### Excerpted data
····················

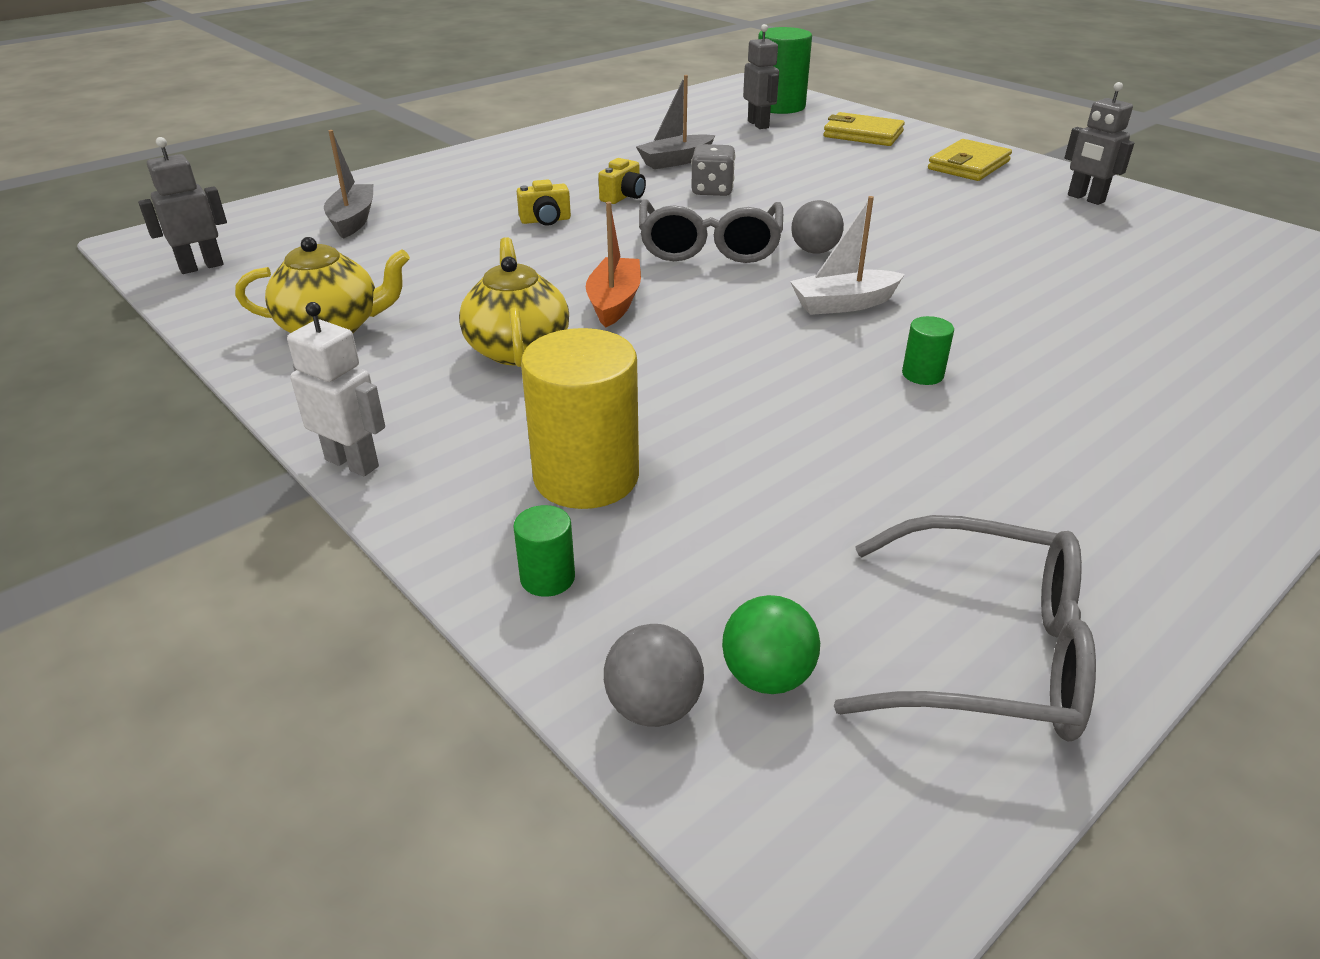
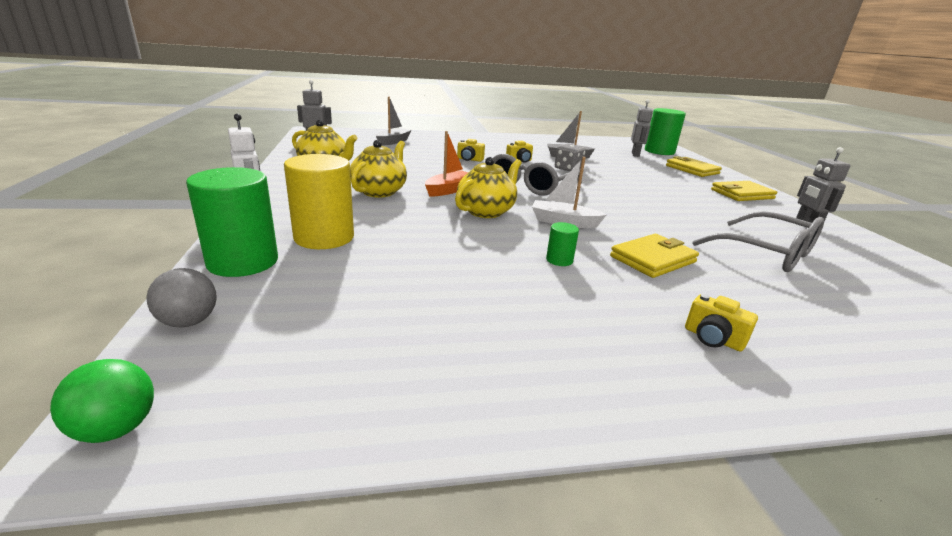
camera: 30 degrees right, 10 degrees down
(547, 578) = (243, 262): green cylinder -> green cylinder, size x2.20
(725, 325) = (486, 211): none -> yellow teapot
(767, 676) = (253, 336): green ball -> green ball (116, 428)
(814, 251) = (584, 200): grey ball -> none
(987, 652) = (375, 383): grey glasses -> grey glasses (767, 253)
(1010, 326) = (653, 259): none -> yellow wallet
(1185, 417) = (713, 338): none -> yellow camera

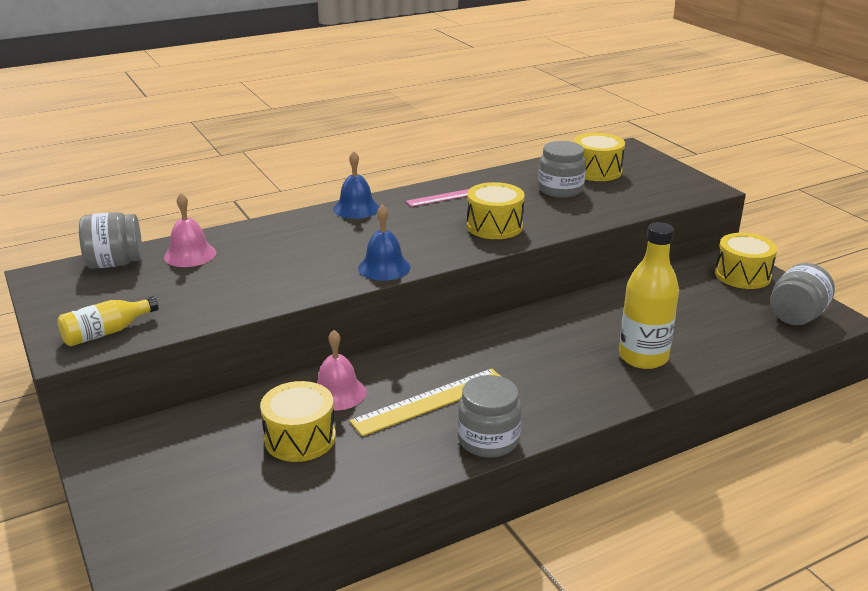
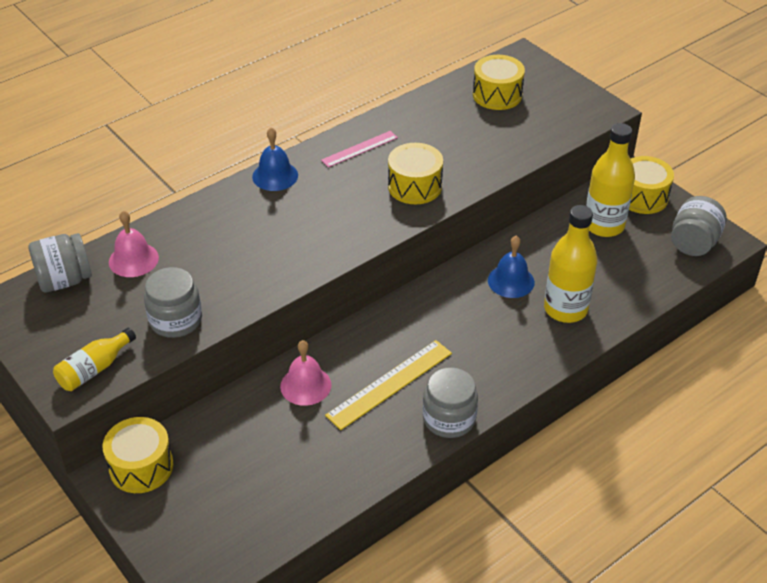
camera: 10 degrees left, 15 degrees up
(300, 438) = (287, 439): yellow drum -> yellow drum (141, 467)
(384, 267) = (325, 254): blue bell -> blue bell (511, 281)
(560, 189) = (467, 126): grey jar -> grey jar (176, 320)
(697, 293) = (604, 225): none -> yellow bottle

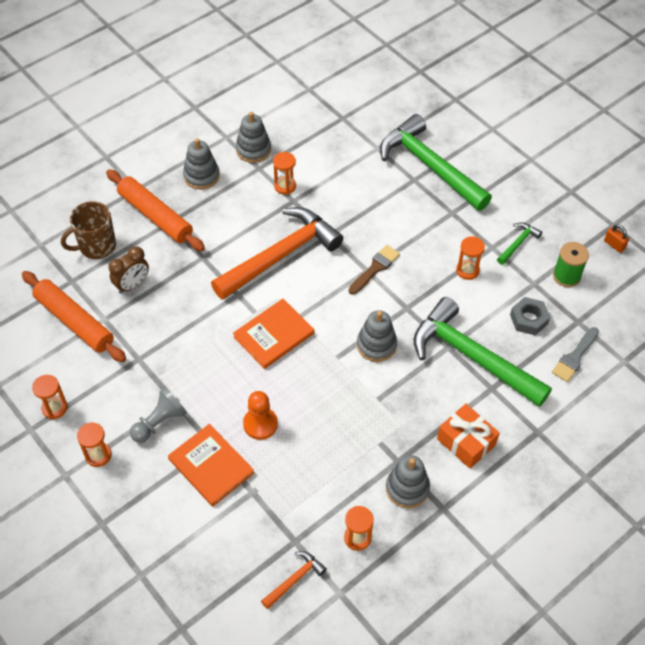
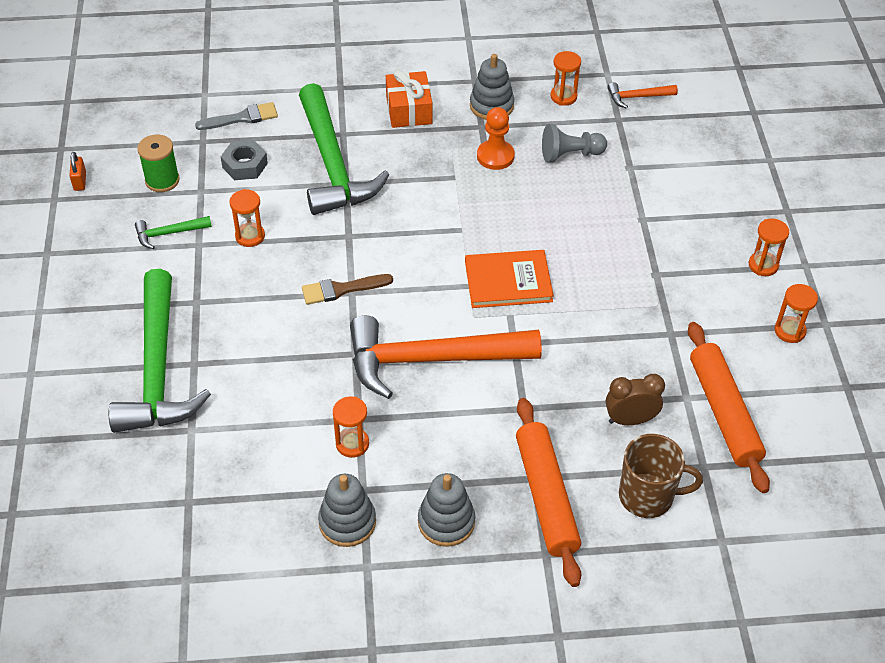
camera: 145 degrees left, 5 degrees down
(159, 422) = (684, 263): grey pawn -> grey pawn (570, 154)
(211, 466) = (656, 203): orange book -> none
(260, 424) = (584, 212): orange pawn -> orange pawn (495, 156)
(376, 345) = (412, 219): grey stacking toy -> none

····················

### Exercise objective
Find the number of lines above that hold the word "grey", then write that number by itself.

### Expected answer
5